### RECORDS FOR THIS EXERCISE
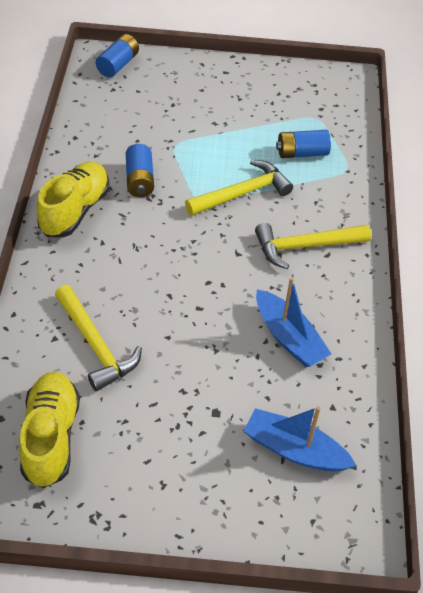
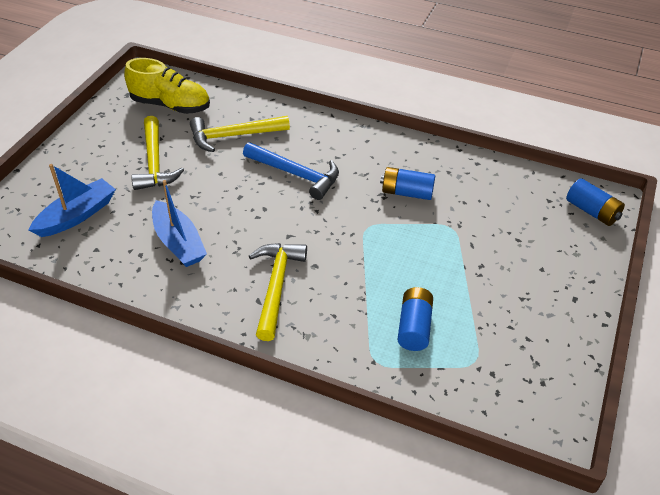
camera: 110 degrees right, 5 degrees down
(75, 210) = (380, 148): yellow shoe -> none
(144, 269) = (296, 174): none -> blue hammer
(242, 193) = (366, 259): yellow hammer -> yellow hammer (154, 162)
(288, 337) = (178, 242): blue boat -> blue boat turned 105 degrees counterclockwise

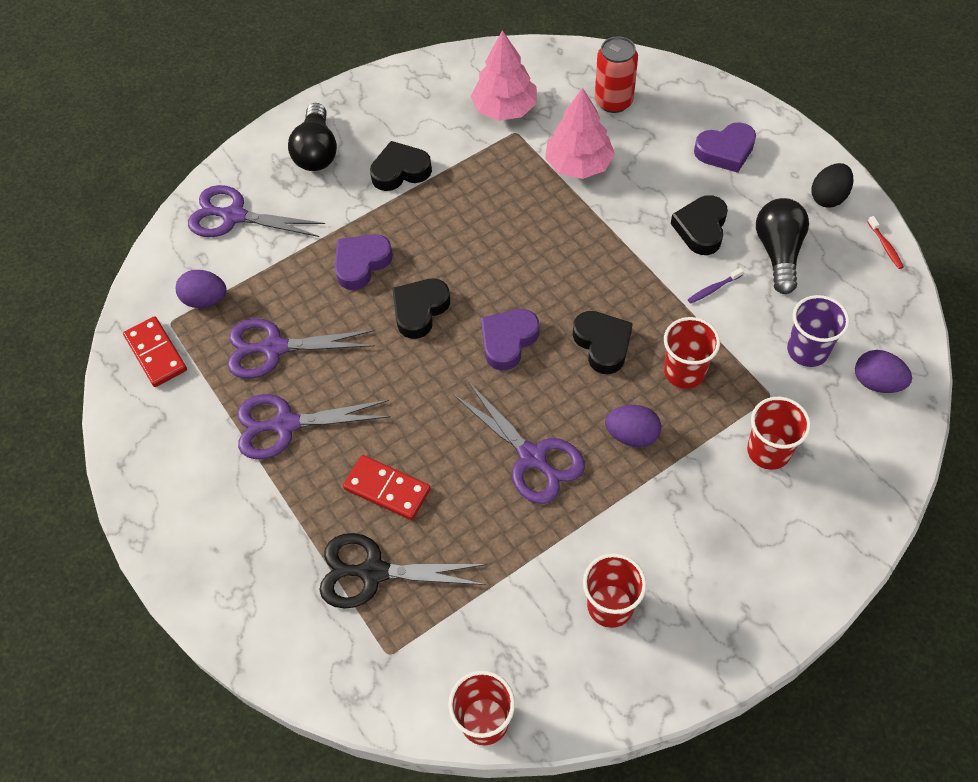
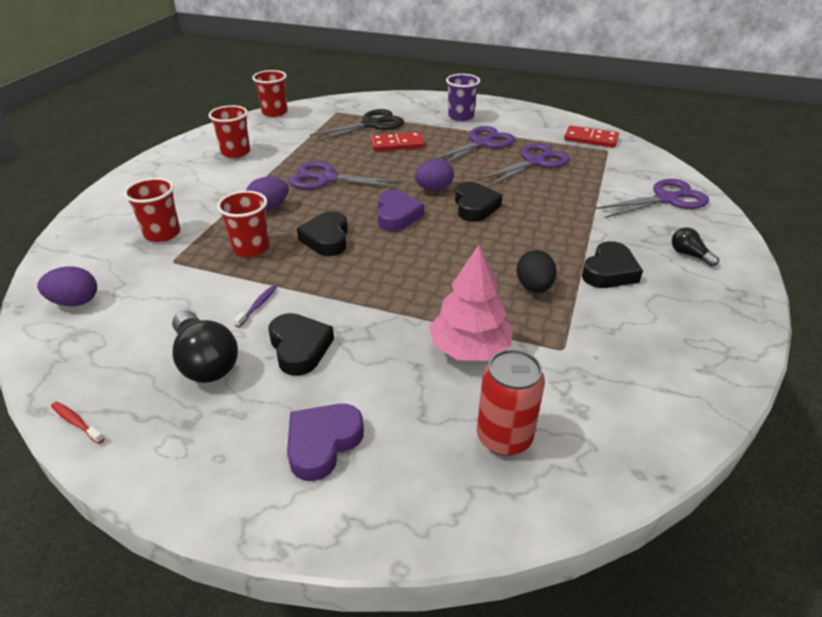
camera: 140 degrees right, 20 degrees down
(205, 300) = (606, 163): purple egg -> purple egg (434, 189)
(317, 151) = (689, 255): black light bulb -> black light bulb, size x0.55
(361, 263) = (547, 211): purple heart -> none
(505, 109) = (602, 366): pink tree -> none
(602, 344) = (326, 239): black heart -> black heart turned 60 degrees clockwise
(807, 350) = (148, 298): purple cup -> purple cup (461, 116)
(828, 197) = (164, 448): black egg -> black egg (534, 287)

* * *

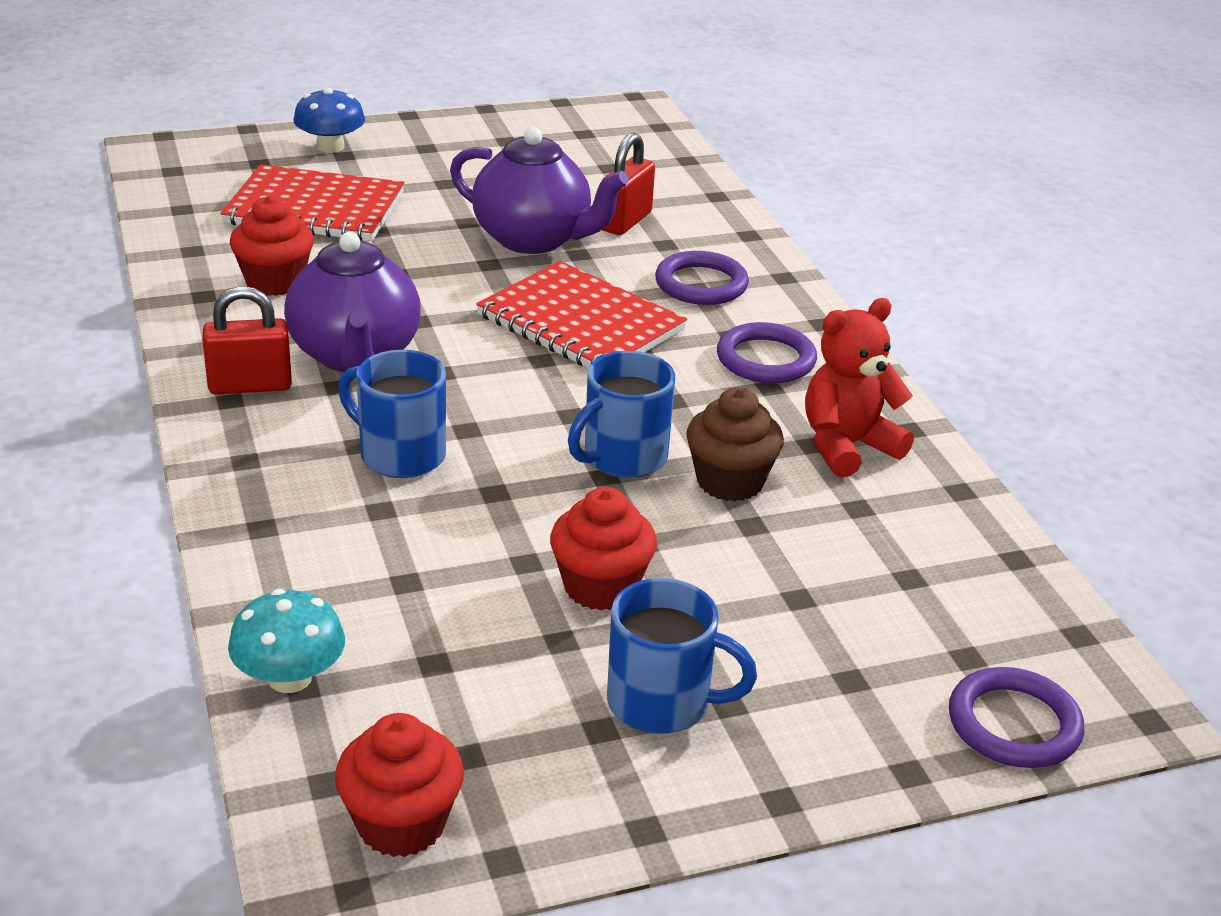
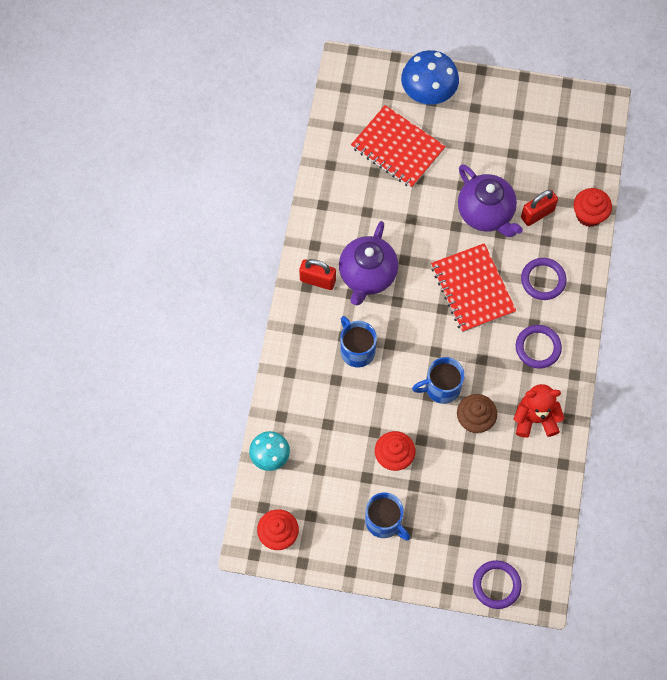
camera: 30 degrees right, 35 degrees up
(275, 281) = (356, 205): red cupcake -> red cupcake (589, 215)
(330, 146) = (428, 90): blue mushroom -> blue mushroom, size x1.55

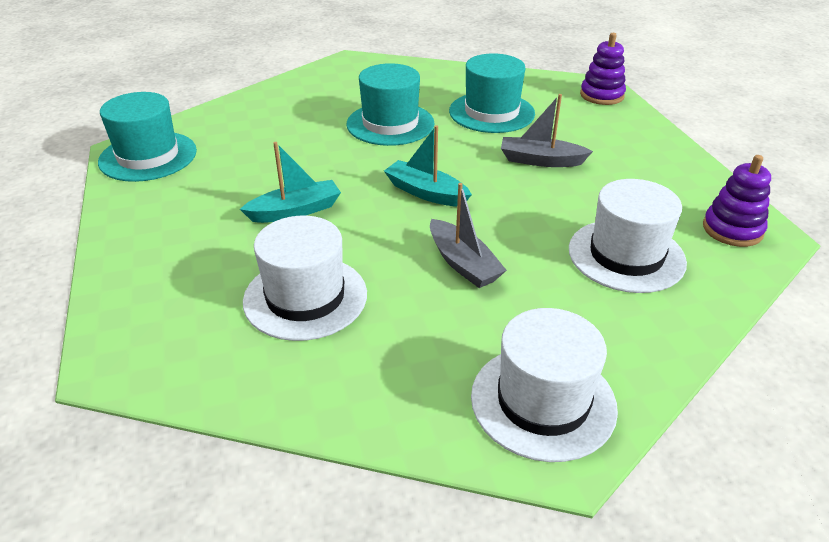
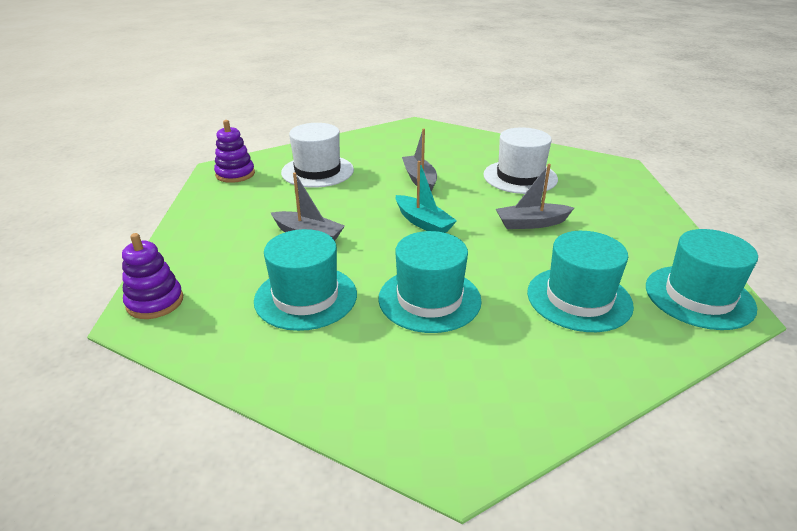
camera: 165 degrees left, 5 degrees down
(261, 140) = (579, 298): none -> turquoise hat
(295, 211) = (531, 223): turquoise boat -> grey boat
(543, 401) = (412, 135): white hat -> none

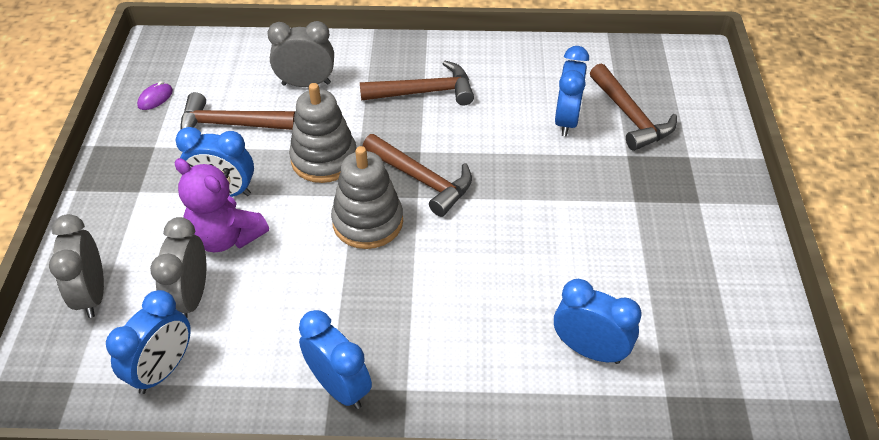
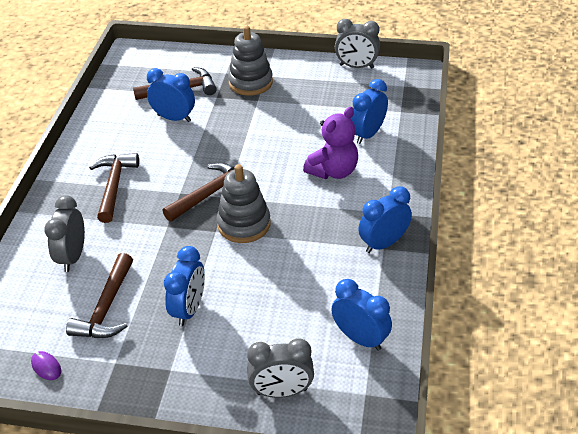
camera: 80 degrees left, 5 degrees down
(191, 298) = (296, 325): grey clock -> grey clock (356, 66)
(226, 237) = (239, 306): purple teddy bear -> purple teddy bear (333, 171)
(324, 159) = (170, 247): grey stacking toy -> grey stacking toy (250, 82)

### WHAT YOU NEED TO DO
In the data above, which lines have "degrees"? Report each of them.

### SOLUTION TO THIS PROBLEM
camera: 110 degrees right, 5 degrees down
(288, 337) = (178, 242): blue boat -> blue boat turned 105 degrees counterclockwise
camera: 140 degrees right, 20 degrees down
(602, 344) = (326, 239): black heart -> black heart turned 60 degrees clockwise
camera: 30 degrees right, 35 degrees up
camera: 165 degrees left, 5 degrees down
camera: 80 degrees left, 5 degrees down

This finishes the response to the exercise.